SUPPLIED MATERIAL:
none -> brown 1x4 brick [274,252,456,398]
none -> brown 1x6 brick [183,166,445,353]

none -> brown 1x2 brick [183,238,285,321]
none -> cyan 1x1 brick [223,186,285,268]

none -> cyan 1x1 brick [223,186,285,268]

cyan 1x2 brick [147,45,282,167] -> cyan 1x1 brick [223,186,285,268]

---

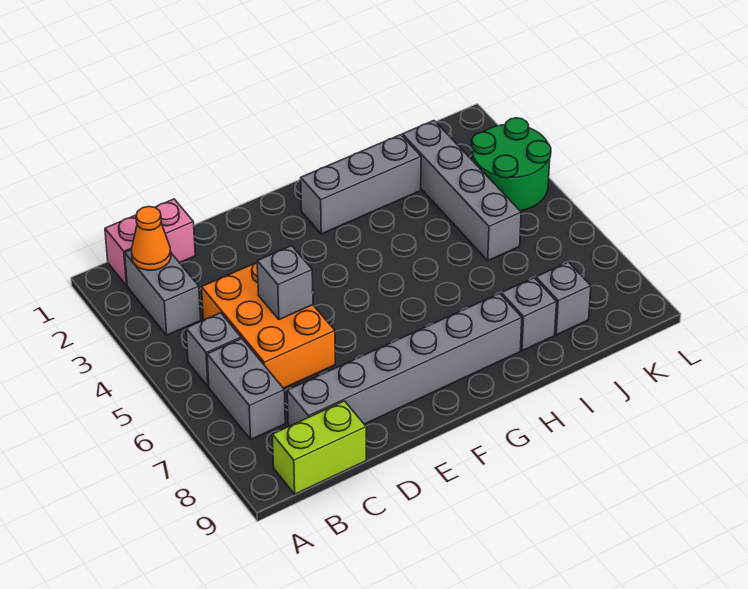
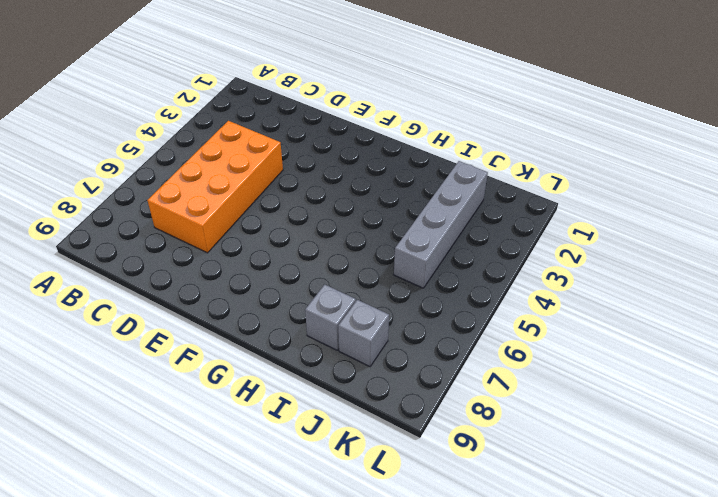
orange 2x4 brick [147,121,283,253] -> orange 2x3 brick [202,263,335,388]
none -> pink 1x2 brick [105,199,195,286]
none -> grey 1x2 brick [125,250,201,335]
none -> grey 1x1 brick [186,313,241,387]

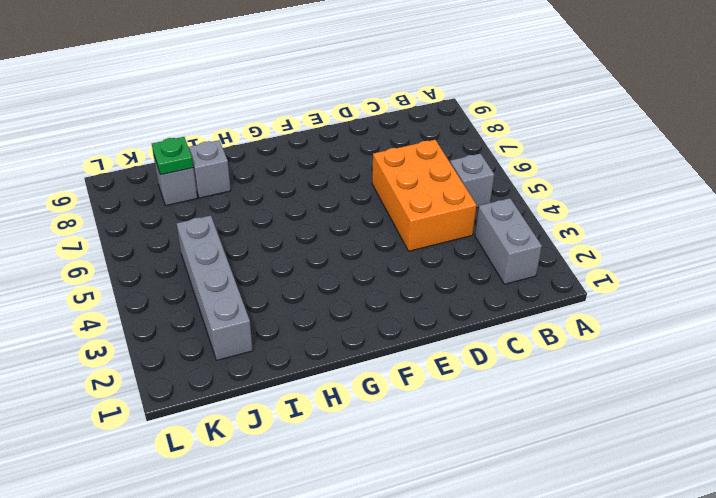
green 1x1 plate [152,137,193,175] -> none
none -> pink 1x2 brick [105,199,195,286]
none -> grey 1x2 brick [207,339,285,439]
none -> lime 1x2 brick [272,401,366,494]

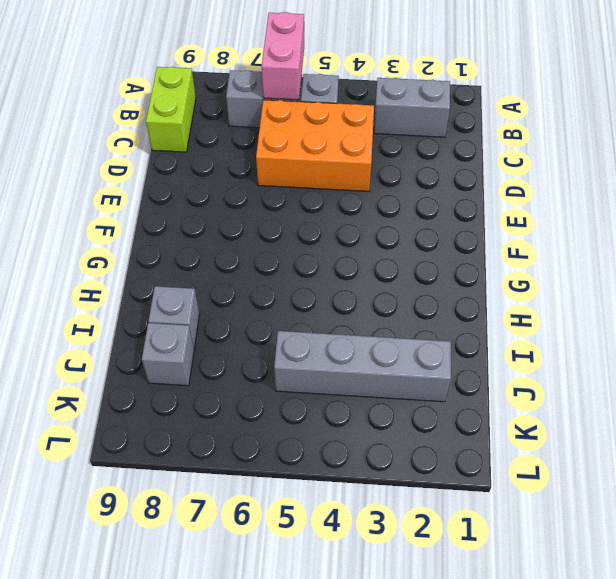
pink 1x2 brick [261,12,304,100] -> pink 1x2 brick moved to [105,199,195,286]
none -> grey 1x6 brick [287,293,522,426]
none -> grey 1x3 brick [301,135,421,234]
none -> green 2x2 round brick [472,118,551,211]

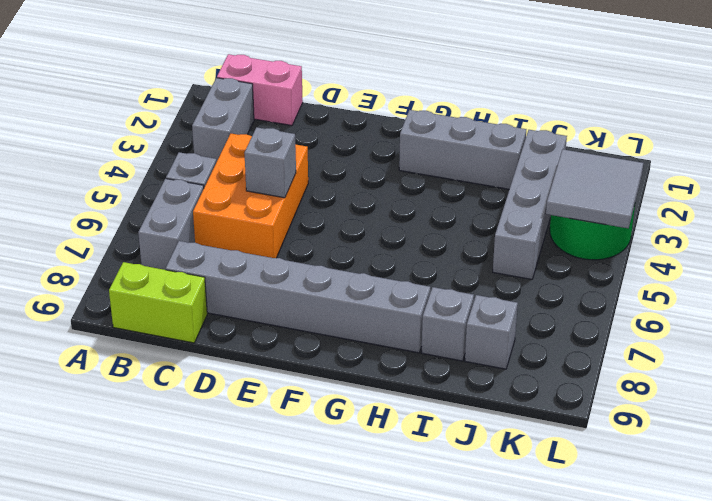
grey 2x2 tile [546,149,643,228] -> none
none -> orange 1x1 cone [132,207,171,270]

WHAT IS BEING ASKED: There is a run of lines above from the one with "none -> brown 1x4 brick [274,252,456,398]" to the one with "cyan 1x2 brick"; print exactly that run, both ends included, and nothing else.

RESPONSE BOX:
none -> brown 1x4 brick [274,252,456,398]
none -> brown 1x6 brick [183,166,445,353]

none -> brown 1x2 brick [183,238,285,321]
none -> cyan 1x1 brick [223,186,285,268]

none -> cyan 1x1 brick [223,186,285,268]

cyan 1x2 brick [147,45,282,167] -> cyan 1x1 brick [223,186,285,268]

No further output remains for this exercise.